» **To do**
Exactly as written, return all the data, leaving its pictures behind.

━━━━━ Data extracts ━━━━━

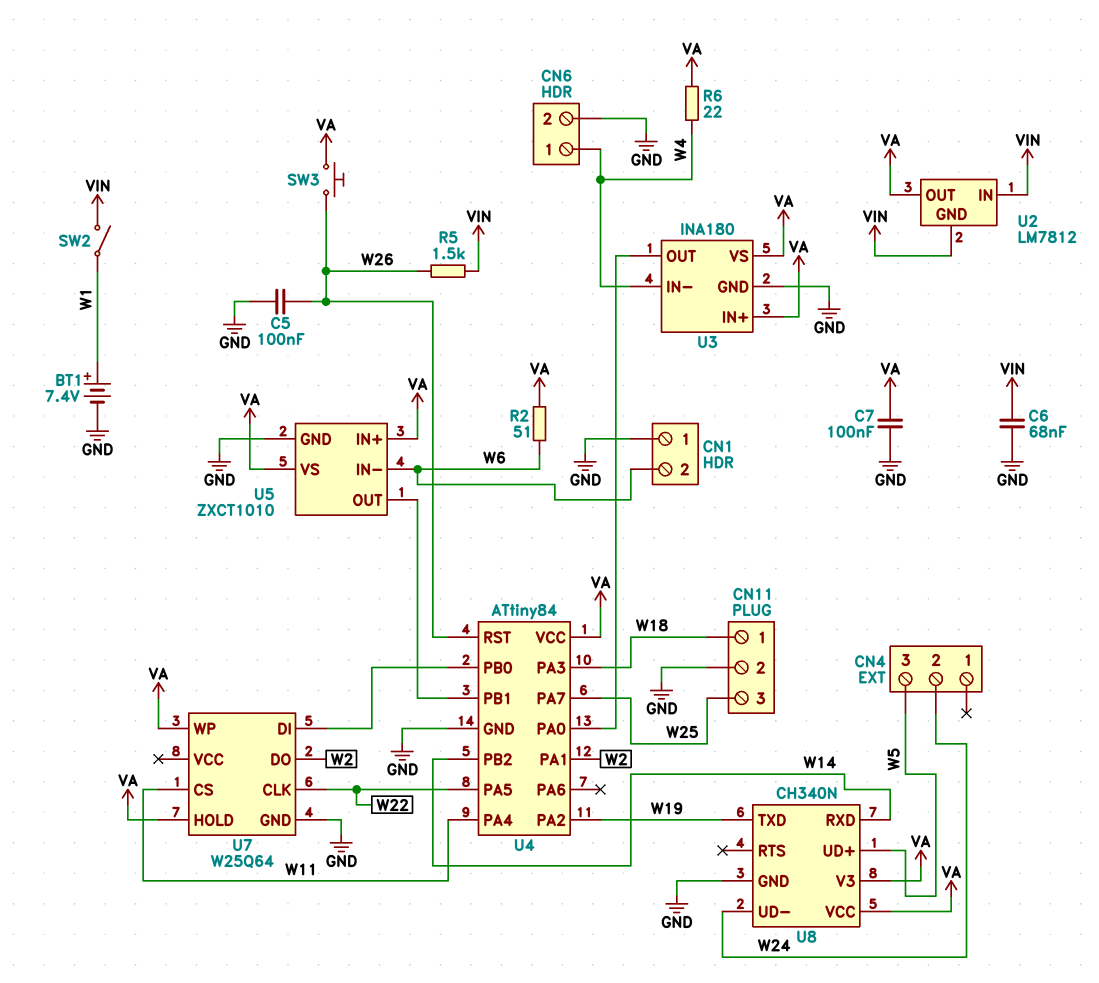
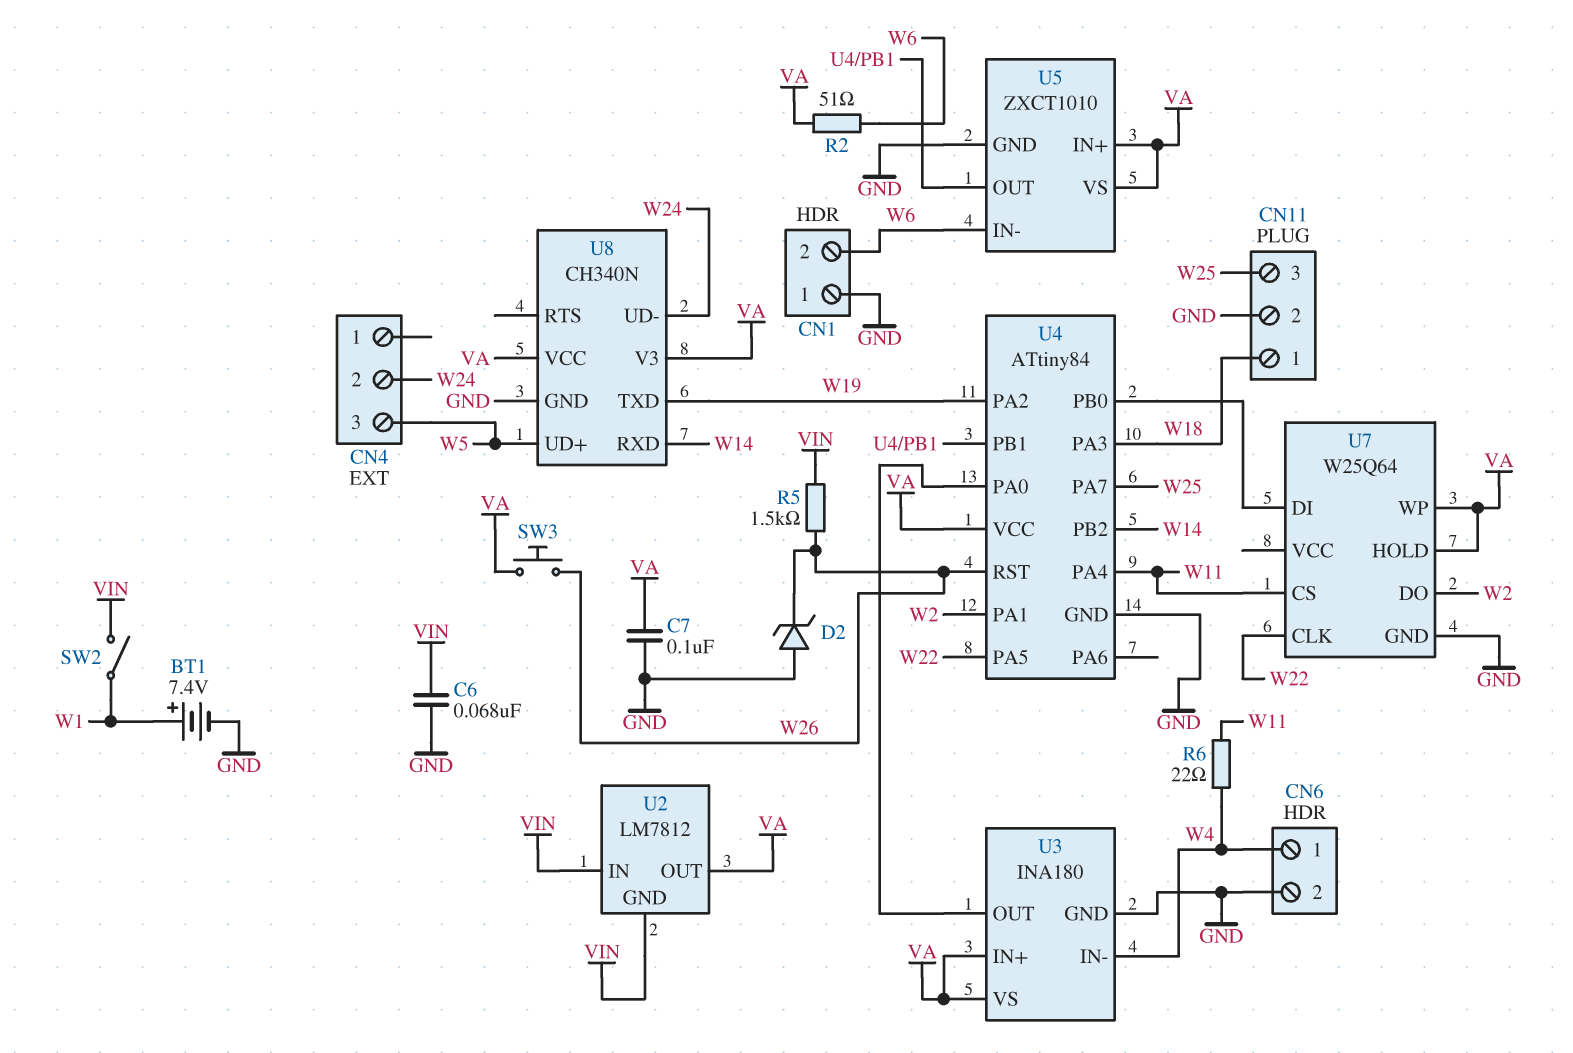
C5: 100nF (GND, W26) -> none
D2: none -> zener (A GND, K W26)
R6: 22 (VA, W4) -> 22 (W4, W11)

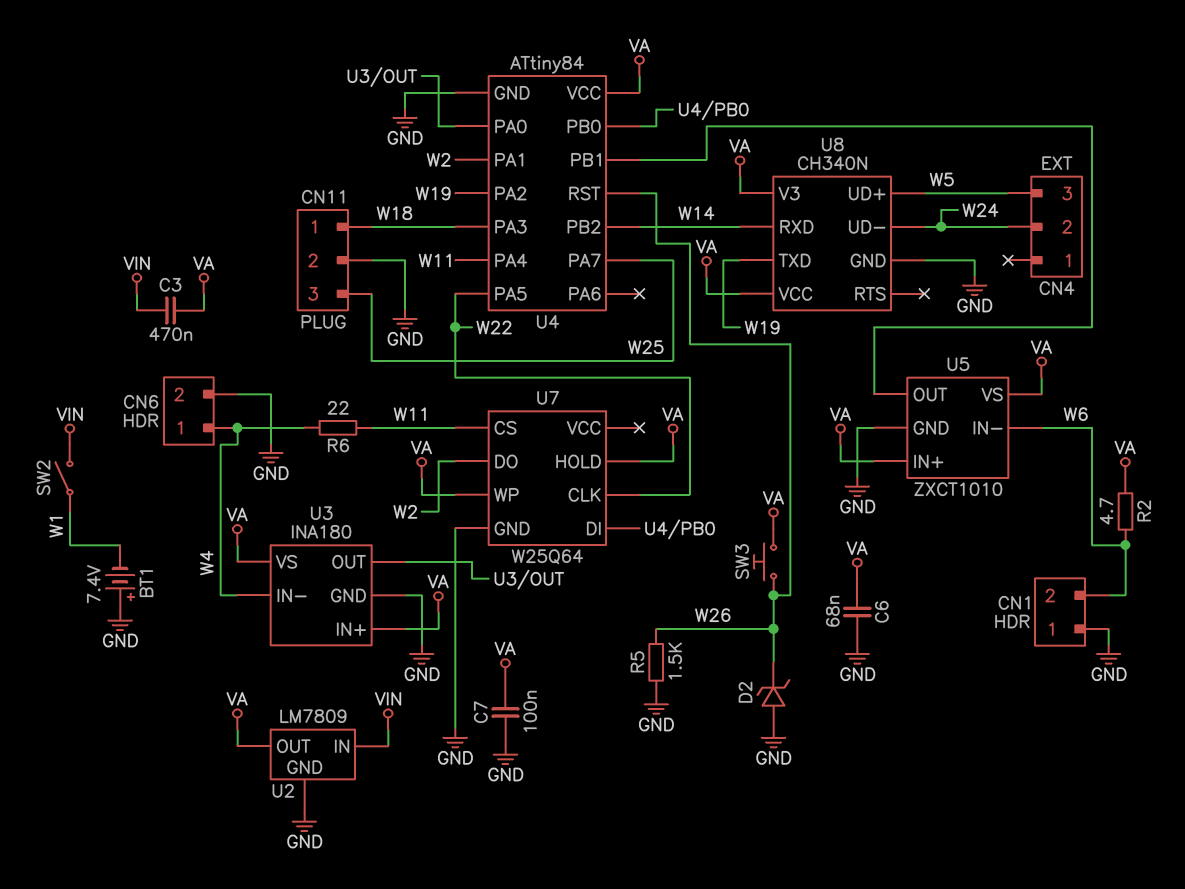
BT1: 7.4V (plus W1, minus GND) -> 7.4V (plus GND, minus W1)
C3: none -> 470nF (VA, VIN)
C6: 68nF (GND, VIN) -> 68nF (GND, VA)
R2: 51 (VA, W6) -> 4.7 (VA, W6)
R5: 1.5k (VIN, W26) -> 1.5k (GND, W26)
U2: LM7812 -> LM7809
U2 pin GND: VIN -> GND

━━━━━

» **Problem solution**
C5: 100nF (GND, W26) -> none
D2: none -> zener (A GND, K W26)
R6: 22 (VA, W4) -> 22 (W4, W11)

BT1: 7.4V (plus W1, minus GND) -> 7.4V (plus GND, minus W1)
C3: none -> 470nF (VA, VIN)
C6: 68nF (GND, VIN) -> 68nF (GND, VA)
R2: 51 (VA, W6) -> 4.7 (VA, W6)
R5: 1.5k (VIN, W26) -> 1.5k (GND, W26)
U2: LM7812 -> LM7809
U2 pin GND: VIN -> GND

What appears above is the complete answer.